# [What to produce]
All entries must come back exactly as given, with no pictures in the copy.

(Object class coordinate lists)

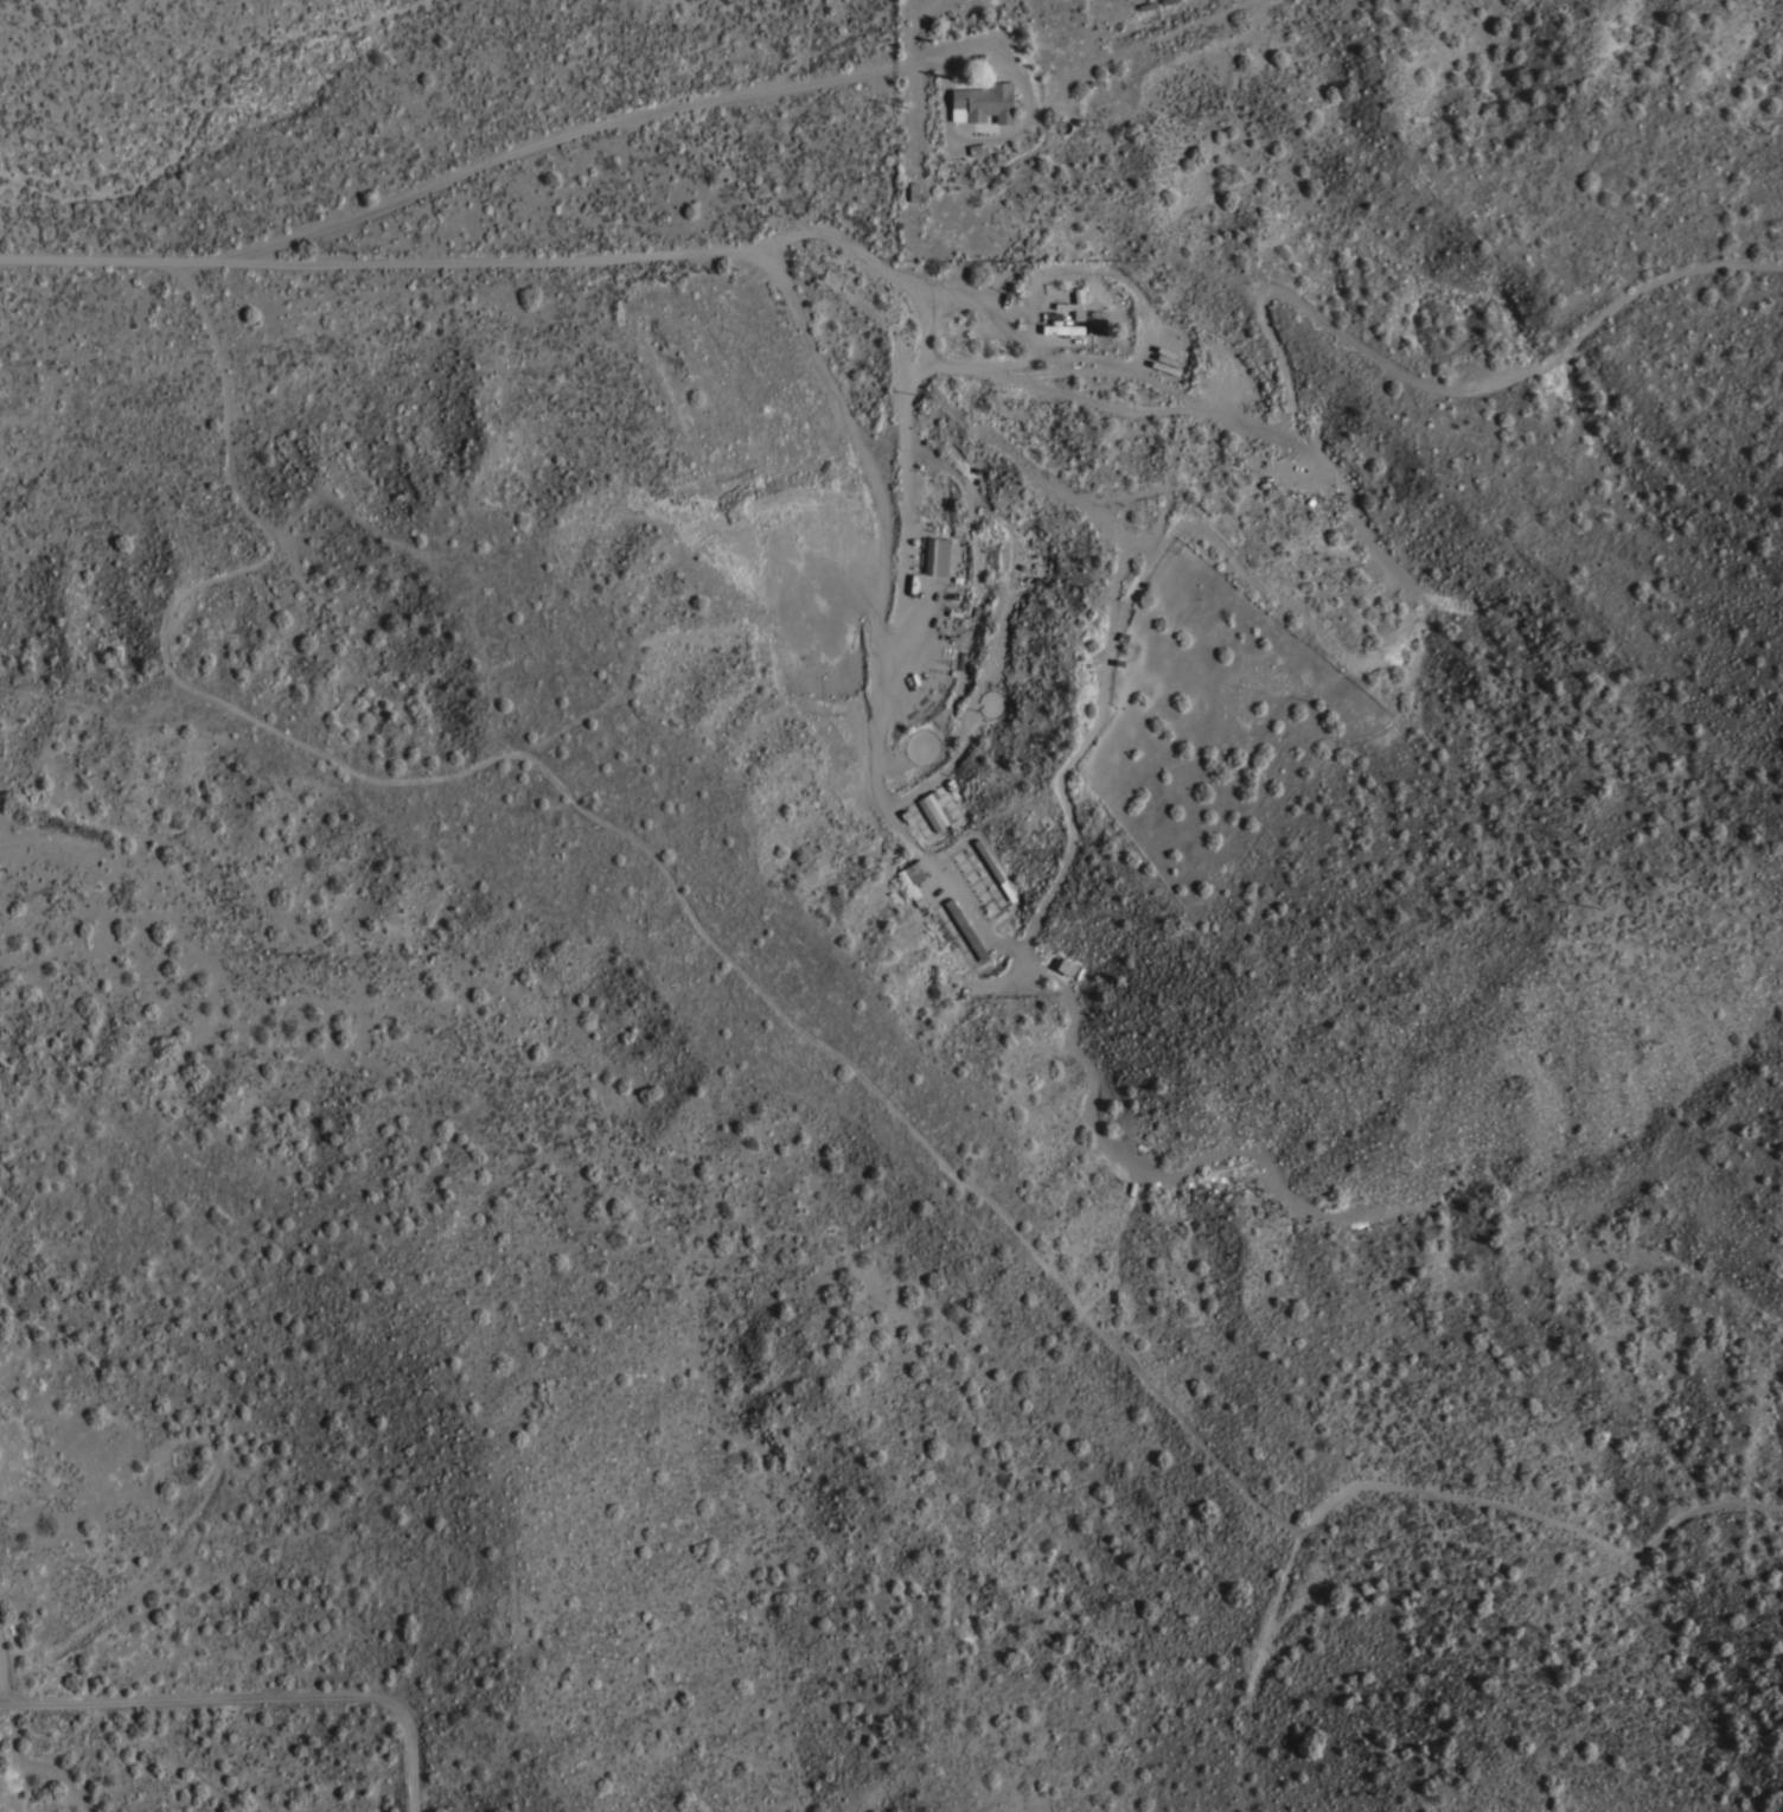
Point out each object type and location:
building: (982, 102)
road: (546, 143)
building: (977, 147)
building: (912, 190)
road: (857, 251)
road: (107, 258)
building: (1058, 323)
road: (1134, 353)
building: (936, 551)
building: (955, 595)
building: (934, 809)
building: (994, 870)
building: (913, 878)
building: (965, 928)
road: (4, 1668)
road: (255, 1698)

# [Answer]
Point out each object type and location:
building: (982, 102)
road: (546, 143)
building: (977, 147)
building: (912, 190)
road: (857, 251)
road: (107, 258)
building: (1058, 323)
road: (1134, 353)
building: (936, 551)
building: (955, 595)
building: (934, 809)
building: (994, 870)
building: (913, 878)
building: (965, 928)
road: (4, 1668)
road: (255, 1698)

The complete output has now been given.